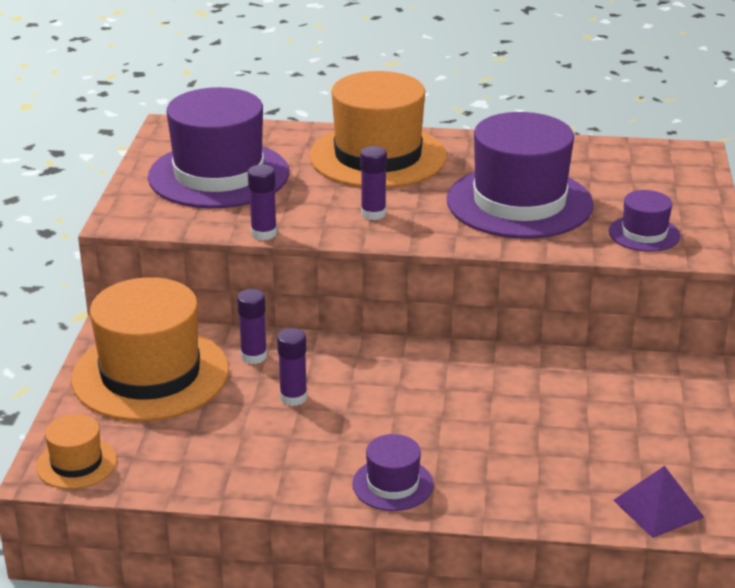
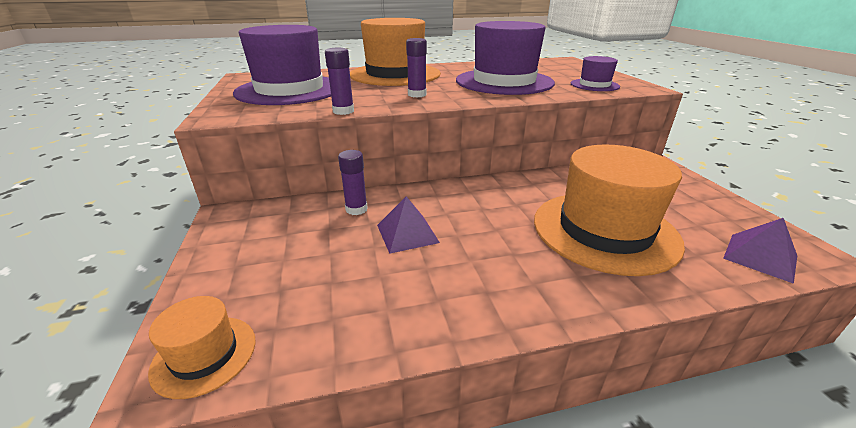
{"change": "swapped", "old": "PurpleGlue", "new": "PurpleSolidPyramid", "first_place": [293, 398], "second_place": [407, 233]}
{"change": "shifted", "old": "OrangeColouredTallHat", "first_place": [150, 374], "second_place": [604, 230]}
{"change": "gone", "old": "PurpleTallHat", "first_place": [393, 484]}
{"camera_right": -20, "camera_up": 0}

...

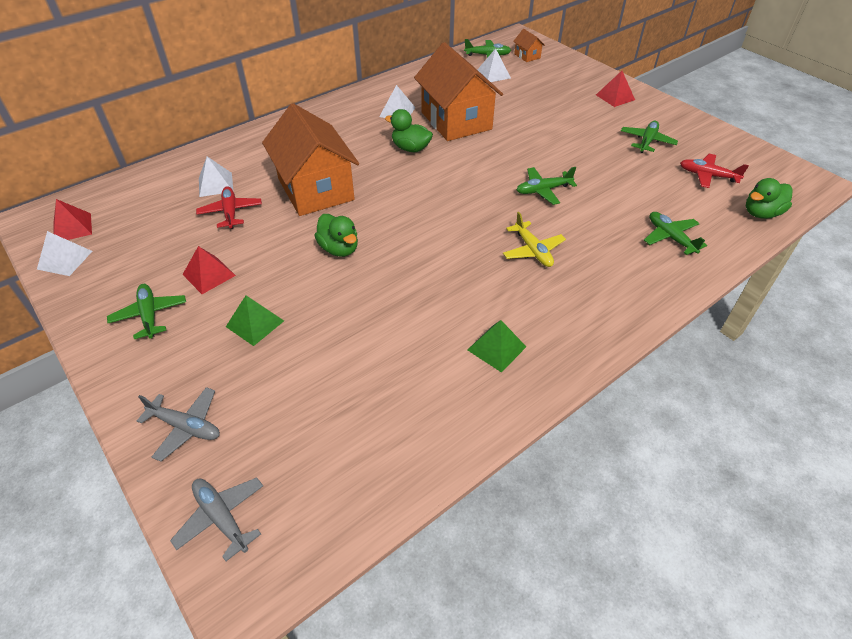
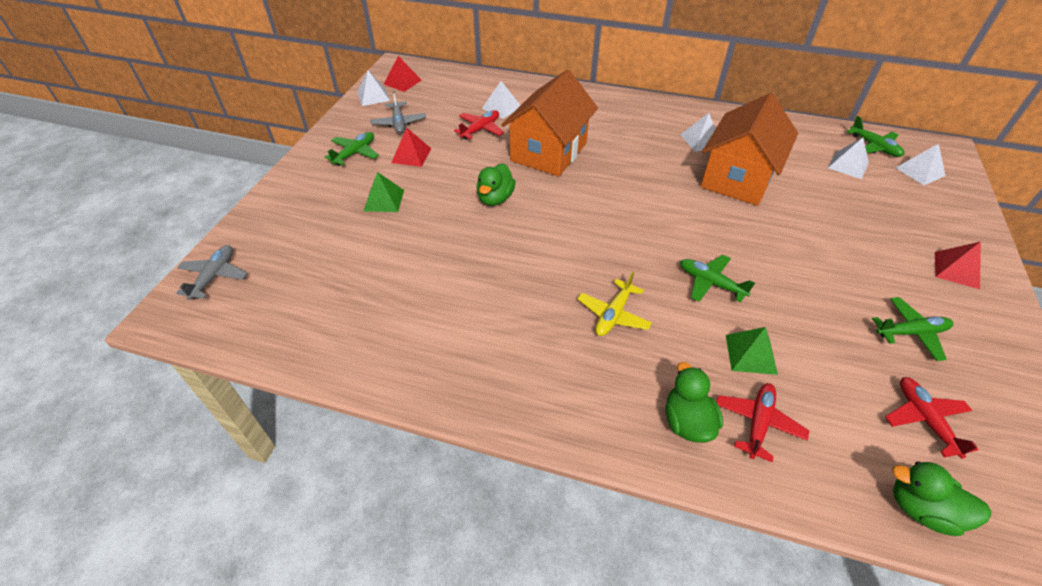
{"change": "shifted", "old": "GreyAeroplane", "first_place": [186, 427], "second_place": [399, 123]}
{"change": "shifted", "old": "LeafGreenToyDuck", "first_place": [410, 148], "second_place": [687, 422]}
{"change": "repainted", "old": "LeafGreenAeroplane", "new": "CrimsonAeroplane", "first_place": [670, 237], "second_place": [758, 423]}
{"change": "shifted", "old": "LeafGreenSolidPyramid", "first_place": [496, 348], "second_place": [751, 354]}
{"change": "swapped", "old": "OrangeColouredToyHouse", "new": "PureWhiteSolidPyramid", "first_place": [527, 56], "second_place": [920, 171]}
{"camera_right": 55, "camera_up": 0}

* * *

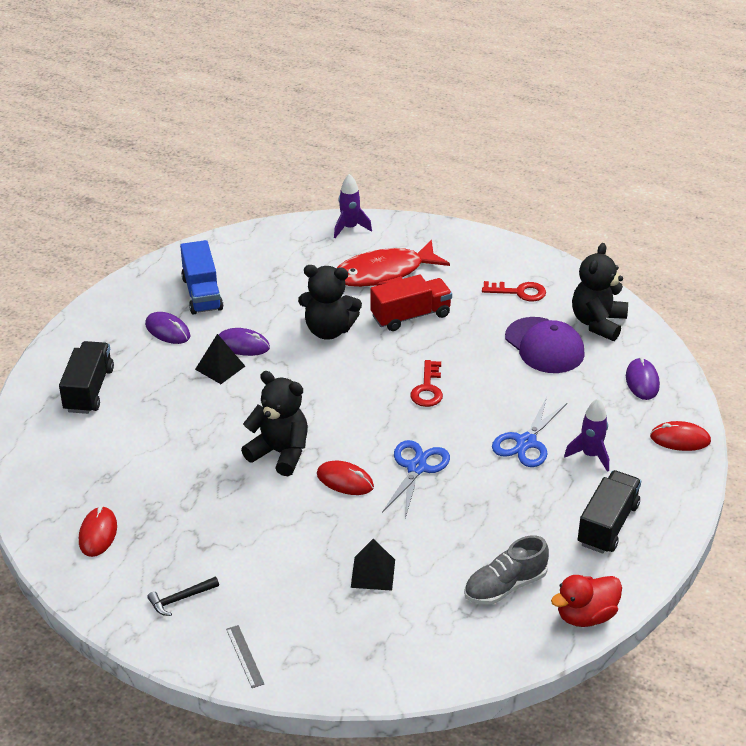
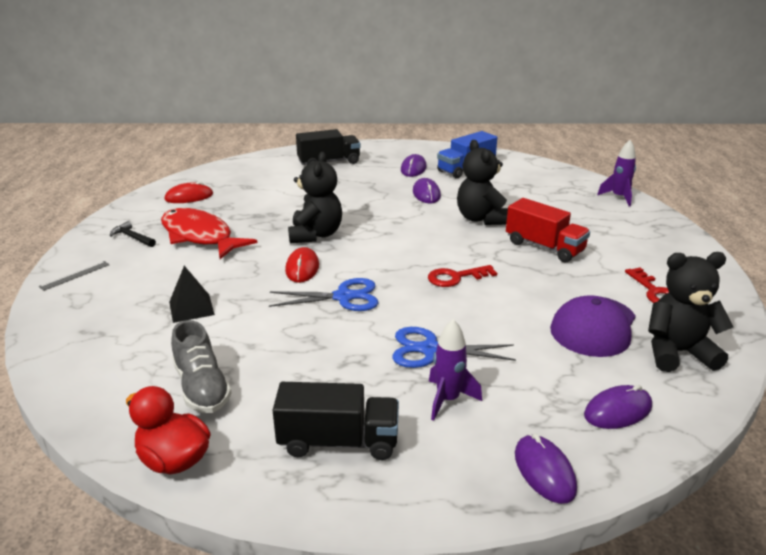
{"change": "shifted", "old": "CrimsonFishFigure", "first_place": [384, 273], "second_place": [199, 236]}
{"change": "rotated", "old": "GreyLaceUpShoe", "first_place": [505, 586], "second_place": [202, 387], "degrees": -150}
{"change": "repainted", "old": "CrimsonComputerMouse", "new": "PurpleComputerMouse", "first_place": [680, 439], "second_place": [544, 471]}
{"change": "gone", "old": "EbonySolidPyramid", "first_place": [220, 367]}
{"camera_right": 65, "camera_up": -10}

**THE TASK:**
Only a number is expected here: the count of lines in the listing that hold the string "gone".

**TASK RESULT:**
2